> Set task
Records follow. Pull out every line that contains "across".
## START Source material
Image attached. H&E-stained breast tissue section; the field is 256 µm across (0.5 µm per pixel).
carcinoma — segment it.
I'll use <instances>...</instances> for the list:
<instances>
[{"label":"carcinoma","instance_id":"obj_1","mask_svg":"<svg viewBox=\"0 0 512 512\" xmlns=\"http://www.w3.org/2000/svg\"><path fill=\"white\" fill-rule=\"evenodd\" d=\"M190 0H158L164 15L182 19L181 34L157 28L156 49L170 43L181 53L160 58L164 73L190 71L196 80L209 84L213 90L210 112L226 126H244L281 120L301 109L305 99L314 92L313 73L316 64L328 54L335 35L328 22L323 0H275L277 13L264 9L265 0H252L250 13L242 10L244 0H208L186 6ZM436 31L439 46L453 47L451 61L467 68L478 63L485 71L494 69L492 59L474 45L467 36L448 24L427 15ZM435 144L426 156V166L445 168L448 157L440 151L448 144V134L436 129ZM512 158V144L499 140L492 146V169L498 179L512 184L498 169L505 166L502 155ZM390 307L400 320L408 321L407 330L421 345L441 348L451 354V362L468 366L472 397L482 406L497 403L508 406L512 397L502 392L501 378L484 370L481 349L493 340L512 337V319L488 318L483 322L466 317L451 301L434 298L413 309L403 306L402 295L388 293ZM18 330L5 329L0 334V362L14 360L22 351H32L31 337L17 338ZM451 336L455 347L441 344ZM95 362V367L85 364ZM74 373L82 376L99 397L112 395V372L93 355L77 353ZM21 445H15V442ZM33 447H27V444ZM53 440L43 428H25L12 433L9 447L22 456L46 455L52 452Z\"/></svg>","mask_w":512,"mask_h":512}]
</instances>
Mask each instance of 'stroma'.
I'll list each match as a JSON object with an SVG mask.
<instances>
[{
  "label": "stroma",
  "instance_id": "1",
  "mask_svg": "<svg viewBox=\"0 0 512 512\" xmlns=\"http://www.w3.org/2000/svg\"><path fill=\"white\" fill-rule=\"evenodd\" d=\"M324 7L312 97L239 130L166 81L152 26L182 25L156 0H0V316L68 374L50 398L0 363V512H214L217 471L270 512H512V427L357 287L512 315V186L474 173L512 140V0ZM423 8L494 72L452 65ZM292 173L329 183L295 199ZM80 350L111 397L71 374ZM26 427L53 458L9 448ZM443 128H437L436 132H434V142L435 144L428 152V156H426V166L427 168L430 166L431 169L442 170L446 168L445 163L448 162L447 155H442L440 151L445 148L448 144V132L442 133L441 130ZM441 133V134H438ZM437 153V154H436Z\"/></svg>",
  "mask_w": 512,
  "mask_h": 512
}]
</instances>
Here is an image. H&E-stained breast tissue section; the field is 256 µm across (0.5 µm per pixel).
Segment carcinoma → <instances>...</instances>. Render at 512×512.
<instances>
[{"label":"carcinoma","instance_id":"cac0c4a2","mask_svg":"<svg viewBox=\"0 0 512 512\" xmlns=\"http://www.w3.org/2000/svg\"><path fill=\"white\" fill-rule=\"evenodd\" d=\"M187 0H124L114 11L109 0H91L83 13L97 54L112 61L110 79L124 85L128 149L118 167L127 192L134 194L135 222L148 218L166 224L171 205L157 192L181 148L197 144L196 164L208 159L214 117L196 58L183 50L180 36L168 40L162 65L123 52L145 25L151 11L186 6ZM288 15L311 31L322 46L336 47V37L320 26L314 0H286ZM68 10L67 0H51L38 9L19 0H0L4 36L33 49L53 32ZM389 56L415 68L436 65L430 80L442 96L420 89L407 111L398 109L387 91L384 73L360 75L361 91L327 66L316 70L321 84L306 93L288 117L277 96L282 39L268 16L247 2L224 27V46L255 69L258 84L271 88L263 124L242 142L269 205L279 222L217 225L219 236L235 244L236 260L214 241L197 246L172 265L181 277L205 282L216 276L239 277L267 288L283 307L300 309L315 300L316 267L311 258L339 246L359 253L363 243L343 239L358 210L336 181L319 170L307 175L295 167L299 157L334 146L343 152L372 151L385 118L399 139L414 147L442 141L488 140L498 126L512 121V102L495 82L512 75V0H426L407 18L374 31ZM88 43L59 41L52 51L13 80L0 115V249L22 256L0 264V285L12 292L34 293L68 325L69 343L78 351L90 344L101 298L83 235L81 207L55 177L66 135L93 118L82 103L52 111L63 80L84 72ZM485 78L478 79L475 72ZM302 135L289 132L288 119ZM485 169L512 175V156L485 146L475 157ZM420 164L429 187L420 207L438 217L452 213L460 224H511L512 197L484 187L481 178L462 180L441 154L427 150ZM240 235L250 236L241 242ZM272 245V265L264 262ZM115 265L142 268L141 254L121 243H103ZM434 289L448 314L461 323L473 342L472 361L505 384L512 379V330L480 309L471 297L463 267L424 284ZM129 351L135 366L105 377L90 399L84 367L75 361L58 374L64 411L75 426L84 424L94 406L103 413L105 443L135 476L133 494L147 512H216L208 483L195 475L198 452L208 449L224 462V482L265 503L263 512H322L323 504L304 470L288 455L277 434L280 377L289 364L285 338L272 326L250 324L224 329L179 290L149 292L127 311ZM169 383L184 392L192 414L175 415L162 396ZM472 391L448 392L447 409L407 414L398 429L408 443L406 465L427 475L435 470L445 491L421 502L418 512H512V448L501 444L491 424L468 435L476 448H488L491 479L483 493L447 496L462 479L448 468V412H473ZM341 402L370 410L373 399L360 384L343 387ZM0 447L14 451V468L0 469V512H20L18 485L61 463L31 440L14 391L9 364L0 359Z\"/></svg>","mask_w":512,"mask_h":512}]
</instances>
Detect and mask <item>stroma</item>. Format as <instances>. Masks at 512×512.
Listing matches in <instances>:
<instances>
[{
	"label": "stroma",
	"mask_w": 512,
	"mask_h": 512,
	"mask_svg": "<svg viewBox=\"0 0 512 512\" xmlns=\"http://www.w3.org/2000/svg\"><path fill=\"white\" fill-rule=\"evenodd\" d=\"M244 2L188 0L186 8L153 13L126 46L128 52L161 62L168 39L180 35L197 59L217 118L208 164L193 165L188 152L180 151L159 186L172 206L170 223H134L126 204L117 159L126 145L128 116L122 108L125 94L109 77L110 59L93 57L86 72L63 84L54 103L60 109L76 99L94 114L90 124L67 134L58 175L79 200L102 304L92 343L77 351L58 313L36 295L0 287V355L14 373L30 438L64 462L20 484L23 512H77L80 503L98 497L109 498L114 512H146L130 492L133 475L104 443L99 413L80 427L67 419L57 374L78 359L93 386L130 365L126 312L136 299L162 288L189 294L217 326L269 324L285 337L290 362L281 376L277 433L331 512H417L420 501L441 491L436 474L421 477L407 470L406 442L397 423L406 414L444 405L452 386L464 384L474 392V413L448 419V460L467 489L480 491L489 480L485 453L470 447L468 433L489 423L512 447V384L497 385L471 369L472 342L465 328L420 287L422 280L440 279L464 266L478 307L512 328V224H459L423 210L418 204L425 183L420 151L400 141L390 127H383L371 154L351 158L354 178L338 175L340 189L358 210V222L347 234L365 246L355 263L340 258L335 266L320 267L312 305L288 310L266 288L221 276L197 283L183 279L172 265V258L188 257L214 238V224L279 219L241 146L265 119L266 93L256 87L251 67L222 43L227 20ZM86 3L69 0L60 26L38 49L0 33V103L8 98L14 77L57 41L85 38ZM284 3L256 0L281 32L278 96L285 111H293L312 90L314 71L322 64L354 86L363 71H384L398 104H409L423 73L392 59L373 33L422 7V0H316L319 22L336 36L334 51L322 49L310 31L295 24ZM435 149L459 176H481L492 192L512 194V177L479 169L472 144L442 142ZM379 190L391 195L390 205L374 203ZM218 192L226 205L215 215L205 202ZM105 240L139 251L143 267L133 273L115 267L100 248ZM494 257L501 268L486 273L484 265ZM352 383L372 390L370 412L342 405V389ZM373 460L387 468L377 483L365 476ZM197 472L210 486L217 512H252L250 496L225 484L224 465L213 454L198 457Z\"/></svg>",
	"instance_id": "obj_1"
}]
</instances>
## END Source material
> Completed task
Image attached. H&E-stained breast tissue section; the field is 256 µm across (0.5 µm per pixel).
Here is an image. H&E-stained breast tissue section; the field is 256 µm across (0.5 µm per pixel).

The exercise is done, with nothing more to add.